(The request) How many lines in the rows below contain the string "prall"? Case counts. Reply with the number only.

(Dataset content)
^^^^
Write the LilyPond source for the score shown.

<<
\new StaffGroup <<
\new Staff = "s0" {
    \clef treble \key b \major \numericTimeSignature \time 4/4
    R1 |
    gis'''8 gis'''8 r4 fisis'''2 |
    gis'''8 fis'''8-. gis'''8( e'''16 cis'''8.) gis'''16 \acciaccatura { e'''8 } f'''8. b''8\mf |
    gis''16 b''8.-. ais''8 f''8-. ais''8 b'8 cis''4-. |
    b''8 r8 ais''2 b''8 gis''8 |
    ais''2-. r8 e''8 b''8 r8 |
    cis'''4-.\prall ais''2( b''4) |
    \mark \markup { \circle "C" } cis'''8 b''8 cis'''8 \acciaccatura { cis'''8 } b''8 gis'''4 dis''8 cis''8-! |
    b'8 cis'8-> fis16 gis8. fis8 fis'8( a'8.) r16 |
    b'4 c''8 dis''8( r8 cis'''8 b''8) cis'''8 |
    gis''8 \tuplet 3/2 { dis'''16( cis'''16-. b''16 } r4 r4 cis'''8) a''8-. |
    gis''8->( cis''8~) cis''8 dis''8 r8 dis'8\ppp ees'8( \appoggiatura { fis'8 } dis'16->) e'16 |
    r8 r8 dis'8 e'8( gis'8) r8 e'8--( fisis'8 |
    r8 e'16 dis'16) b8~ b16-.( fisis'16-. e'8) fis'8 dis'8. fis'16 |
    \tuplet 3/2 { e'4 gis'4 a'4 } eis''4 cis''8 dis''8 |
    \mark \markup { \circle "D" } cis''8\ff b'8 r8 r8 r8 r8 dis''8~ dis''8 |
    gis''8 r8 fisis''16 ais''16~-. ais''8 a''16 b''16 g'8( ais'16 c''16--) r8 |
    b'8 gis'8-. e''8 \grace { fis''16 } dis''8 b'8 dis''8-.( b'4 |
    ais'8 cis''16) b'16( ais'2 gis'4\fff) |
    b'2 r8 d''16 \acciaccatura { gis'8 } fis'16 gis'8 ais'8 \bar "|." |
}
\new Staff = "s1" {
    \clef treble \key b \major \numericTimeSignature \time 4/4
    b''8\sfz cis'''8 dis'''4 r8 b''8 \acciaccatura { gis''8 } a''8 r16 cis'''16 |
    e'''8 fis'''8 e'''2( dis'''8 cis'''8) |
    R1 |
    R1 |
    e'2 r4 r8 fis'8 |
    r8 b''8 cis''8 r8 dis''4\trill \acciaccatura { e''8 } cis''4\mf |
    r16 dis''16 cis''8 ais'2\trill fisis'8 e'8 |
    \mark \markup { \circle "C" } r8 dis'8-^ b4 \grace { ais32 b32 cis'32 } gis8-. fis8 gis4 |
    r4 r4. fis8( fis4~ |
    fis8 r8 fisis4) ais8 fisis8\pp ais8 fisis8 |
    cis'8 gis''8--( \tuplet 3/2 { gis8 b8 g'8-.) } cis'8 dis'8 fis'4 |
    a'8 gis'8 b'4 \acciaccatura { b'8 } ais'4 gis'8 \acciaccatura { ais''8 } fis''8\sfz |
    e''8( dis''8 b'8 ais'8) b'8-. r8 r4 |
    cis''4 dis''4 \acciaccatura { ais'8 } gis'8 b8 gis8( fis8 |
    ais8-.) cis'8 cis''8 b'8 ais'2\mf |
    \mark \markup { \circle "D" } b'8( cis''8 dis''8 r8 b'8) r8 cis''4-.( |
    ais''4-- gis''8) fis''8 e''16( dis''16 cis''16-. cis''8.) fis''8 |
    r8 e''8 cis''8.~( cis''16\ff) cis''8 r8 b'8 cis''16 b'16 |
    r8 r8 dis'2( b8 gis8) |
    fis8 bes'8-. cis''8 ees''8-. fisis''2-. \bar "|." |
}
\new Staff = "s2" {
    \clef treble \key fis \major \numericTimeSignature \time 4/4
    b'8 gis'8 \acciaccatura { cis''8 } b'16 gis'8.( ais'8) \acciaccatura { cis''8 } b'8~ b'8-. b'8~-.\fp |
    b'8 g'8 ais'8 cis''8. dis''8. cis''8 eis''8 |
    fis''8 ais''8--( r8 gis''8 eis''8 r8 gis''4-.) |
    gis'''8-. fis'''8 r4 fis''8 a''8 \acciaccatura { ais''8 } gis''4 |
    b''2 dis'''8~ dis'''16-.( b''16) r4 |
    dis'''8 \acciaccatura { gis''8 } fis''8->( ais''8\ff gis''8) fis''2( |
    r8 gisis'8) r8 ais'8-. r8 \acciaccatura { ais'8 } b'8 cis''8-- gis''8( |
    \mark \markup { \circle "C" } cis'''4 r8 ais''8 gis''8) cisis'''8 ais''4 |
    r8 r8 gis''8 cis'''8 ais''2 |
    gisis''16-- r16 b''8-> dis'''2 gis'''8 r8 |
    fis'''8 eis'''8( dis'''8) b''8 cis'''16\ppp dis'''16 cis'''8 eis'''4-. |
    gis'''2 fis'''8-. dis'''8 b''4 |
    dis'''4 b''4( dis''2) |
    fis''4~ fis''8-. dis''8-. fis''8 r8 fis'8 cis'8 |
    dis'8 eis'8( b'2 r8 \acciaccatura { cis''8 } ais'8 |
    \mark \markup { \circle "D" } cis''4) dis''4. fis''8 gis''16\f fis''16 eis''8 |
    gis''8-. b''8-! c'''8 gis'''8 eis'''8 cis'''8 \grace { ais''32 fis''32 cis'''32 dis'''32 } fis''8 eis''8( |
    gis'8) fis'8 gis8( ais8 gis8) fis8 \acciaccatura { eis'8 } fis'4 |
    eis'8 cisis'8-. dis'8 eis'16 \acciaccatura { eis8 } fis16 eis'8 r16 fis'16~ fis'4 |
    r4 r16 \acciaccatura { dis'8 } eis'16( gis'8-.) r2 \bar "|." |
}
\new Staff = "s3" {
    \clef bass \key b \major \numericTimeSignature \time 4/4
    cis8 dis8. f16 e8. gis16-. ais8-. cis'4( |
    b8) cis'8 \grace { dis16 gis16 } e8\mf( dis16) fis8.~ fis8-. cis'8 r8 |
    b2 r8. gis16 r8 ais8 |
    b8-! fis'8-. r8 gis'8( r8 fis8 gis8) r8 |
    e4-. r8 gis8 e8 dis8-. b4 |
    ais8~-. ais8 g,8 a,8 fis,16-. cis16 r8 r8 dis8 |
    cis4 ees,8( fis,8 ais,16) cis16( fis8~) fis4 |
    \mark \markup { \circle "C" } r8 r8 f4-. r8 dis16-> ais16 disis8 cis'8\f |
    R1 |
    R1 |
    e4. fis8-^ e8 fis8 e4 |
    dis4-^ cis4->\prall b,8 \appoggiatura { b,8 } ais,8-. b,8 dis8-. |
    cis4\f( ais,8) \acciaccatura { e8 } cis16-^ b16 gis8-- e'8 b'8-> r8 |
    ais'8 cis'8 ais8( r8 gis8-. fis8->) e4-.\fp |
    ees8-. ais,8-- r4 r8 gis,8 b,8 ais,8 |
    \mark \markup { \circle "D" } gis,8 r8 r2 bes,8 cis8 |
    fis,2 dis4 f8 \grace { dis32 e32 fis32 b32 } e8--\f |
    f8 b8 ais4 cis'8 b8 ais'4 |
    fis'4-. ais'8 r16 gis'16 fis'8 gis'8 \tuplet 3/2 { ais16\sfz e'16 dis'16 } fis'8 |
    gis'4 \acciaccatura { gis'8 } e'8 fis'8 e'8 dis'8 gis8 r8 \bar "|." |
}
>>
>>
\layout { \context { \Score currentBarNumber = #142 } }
^^^^
(Response) 2